----- Records for the task -----
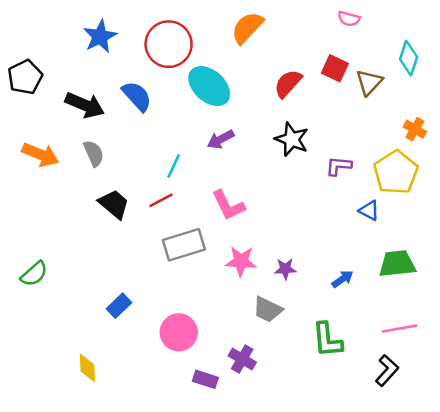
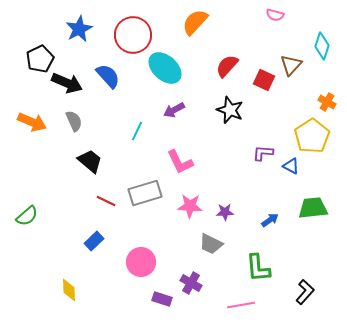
red square: (335, 68) -> (264, 80), moved
black pentagon: (25, 77) -> (40, 59), moved
purple L-shape: (339, 166) -> (263, 153), moved
red line: (161, 200) -> (106, 201), moved, turned 54
pink line: (400, 329) -> (241, 305), moved

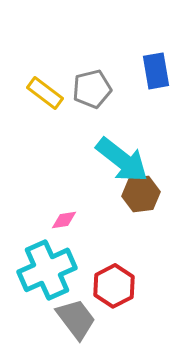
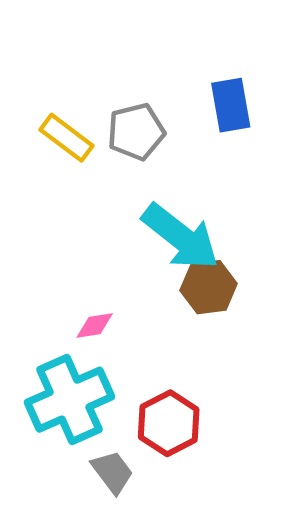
gray trapezoid: (76, 319) -> (112, 472), size x0.7

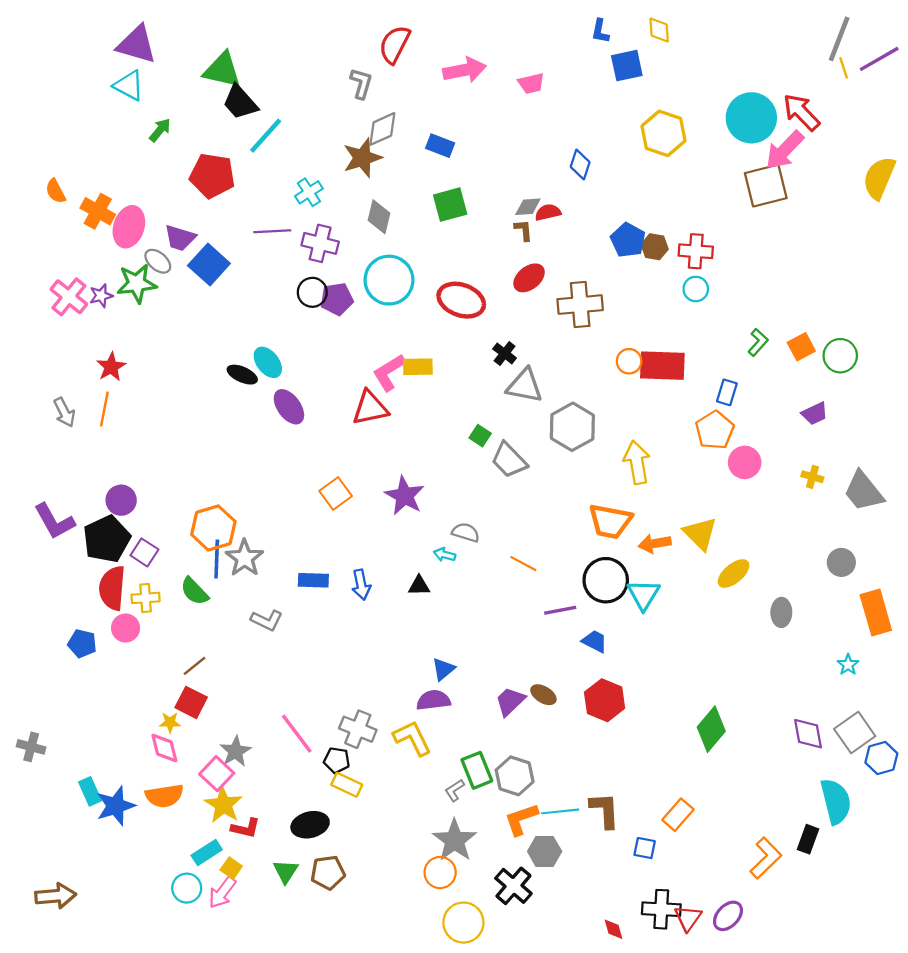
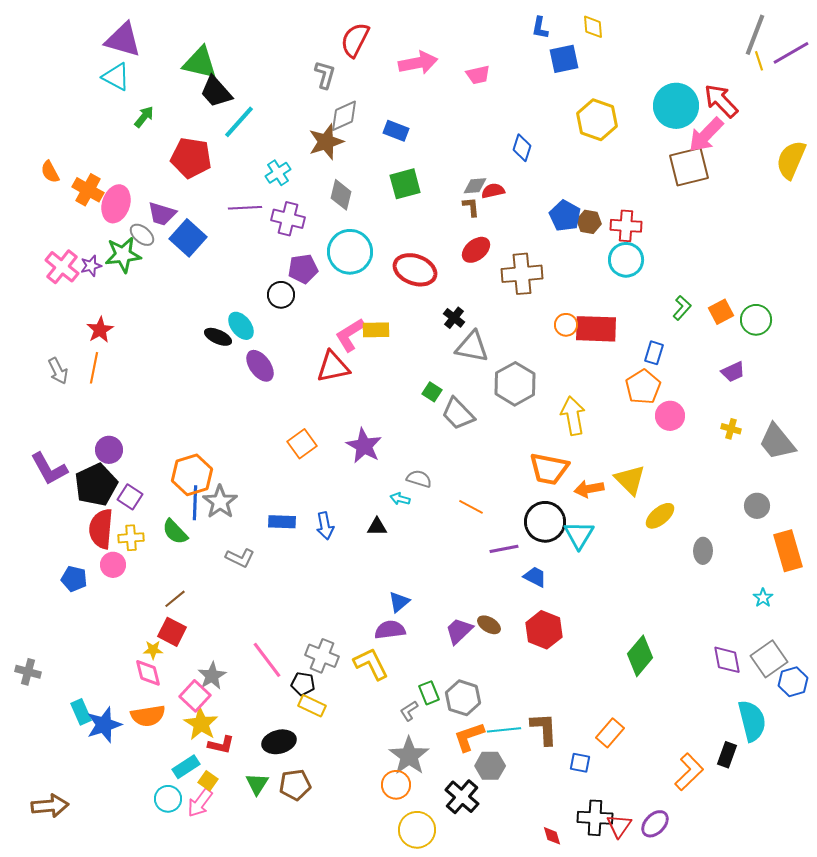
cyan circle: (696, 289) -> (626, 260), size x1.5
black circle: (312, 292) -> (281, 295), moved
green rectangle: (477, 770) -> (429, 693), size x0.7

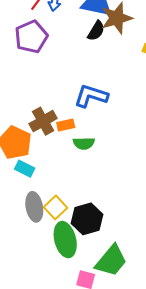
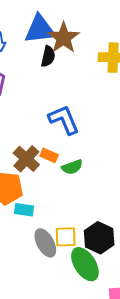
blue L-shape: (91, 96) -> (64, 120), turned 68
orange rectangle: (66, 125) -> (49, 155), turned 54
yellow square: (55, 207) -> (66, 237), turned -30

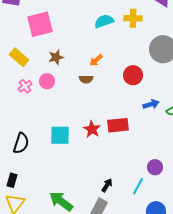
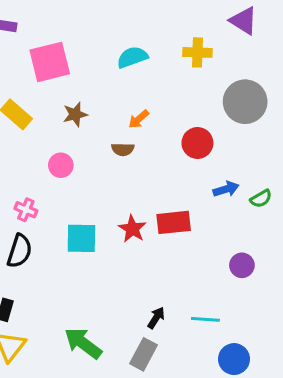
cyan semicircle: (104, 21) -> (132, 57), moved
pink circle: (47, 81) -> (61, 165), moved
pink cross: (25, 86) -> (26, 210), moved, turned -32
purple circle: (155, 167) -> (242, 265), moved
cyan line: (138, 186) -> (205, 319), turned 66

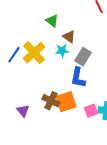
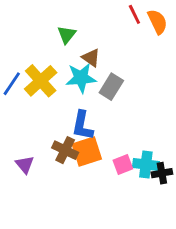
green triangle: (52, 21) -> (67, 35), turned 32
cyan star: (62, 51) -> (81, 78), size x1.5
blue L-shape: (78, 78) -> (82, 126), moved

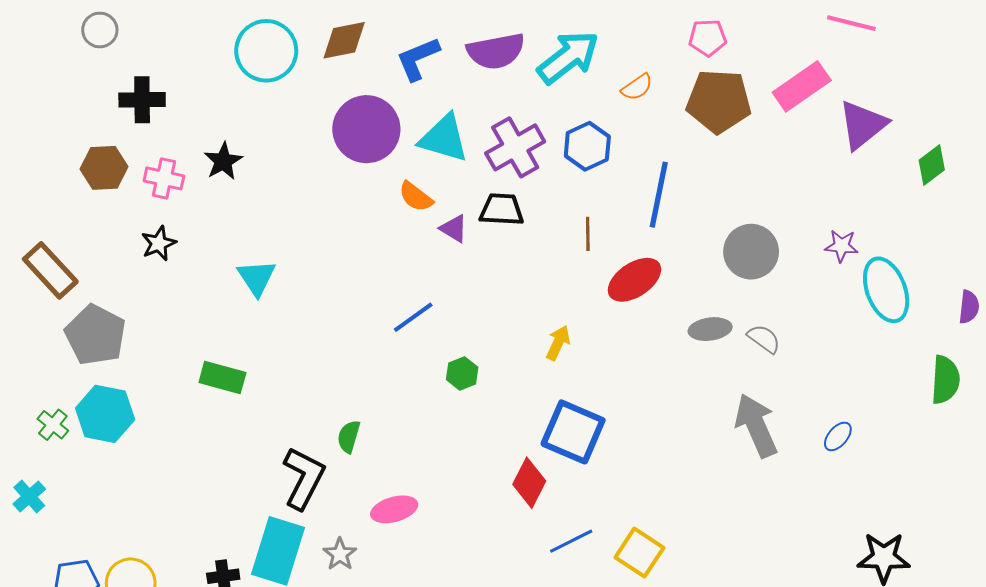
-----
## [What to work on]
Would you set down, word for word, the lines running from the one that contains "gray trapezoid: (76, 319)" to the last line of the material, omitting all pictures?

## [Problem solution]
gray trapezoid: (76, 319) -> (112, 472), size x0.7

cyan circle: (696, 289) -> (626, 260), size x1.5
black circle: (312, 292) -> (281, 295), moved
green rectangle: (477, 770) -> (429, 693), size x0.7

blue L-shape: (91, 96) -> (64, 120), turned 68
orange rectangle: (66, 125) -> (49, 155), turned 54
yellow square: (55, 207) -> (66, 237), turned -30

cyan semicircle: (104, 21) -> (132, 57), moved
pink circle: (47, 81) -> (61, 165), moved
pink cross: (25, 86) -> (26, 210), moved, turned -32
purple circle: (155, 167) -> (242, 265), moved
cyan line: (138, 186) -> (205, 319), turned 66

green triangle: (52, 21) -> (67, 35), turned 32
cyan star: (62, 51) -> (81, 78), size x1.5
blue L-shape: (78, 78) -> (82, 126), moved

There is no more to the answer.